_Data shown_

━━━━━━━━

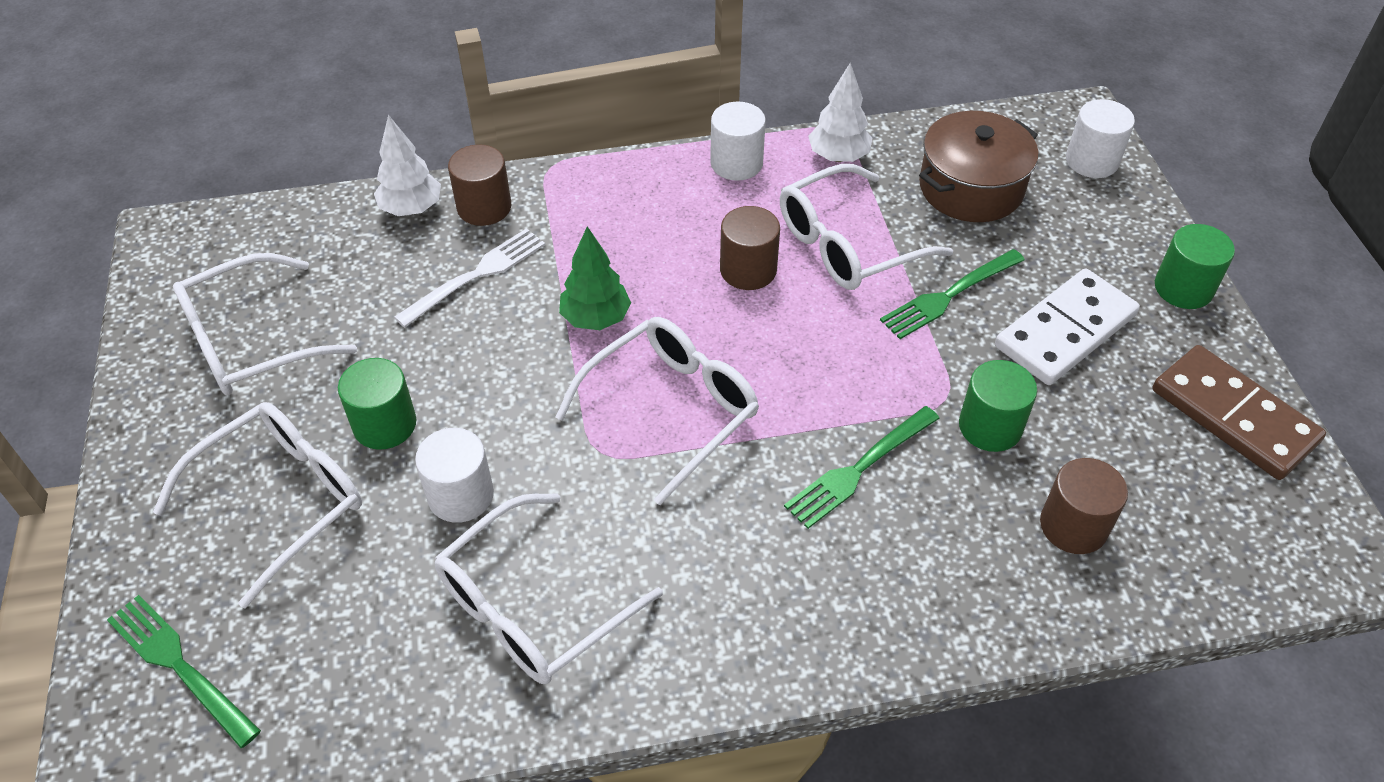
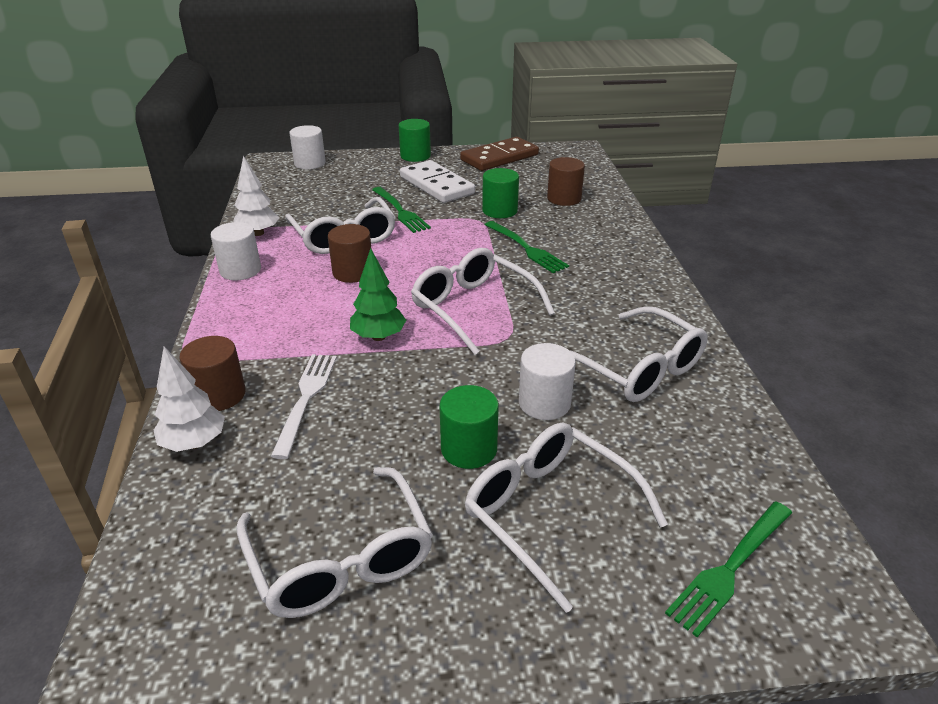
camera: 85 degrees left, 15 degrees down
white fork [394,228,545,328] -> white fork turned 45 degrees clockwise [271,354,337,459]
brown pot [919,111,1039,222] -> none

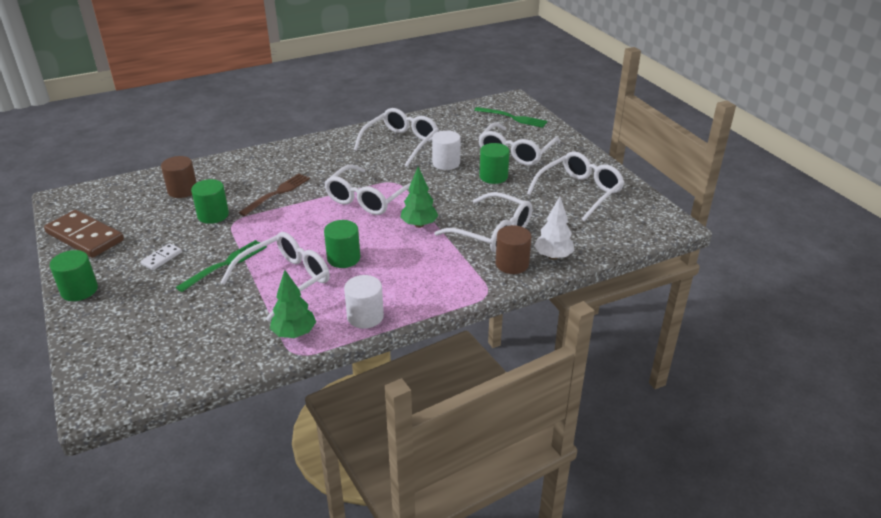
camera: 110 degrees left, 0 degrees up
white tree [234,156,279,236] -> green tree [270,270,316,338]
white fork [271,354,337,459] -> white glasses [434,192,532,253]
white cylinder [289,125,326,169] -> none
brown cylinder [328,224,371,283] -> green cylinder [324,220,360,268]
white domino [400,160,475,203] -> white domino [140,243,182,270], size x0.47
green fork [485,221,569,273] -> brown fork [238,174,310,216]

━━━━━━━━

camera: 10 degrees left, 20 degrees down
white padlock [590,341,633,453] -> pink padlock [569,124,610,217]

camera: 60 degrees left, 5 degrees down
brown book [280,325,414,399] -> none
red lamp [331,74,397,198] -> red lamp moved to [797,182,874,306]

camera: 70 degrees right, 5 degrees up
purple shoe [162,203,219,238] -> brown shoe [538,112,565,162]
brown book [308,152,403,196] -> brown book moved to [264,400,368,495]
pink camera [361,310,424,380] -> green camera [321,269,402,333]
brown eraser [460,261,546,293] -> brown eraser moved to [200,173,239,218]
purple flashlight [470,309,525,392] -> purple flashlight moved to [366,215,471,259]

━━━━━━━━

_About this exercise_
In the records above, the line with "camera: 110 degrees left, 0 degrees up" marks the start and the line with "green fork [485,221,569,273]" marks the end; copy that stretch exactly, both lines included, and nothing else.

_Task answer_
camera: 110 degrees left, 0 degrees up
white tree [234,156,279,236] -> green tree [270,270,316,338]
white fork [271,354,337,459] -> white glasses [434,192,532,253]
white cylinder [289,125,326,169] -> none
brown cylinder [328,224,371,283] -> green cylinder [324,220,360,268]
white domino [400,160,475,203] -> white domino [140,243,182,270], size x0.47
green fork [485,221,569,273] -> brown fork [238,174,310,216]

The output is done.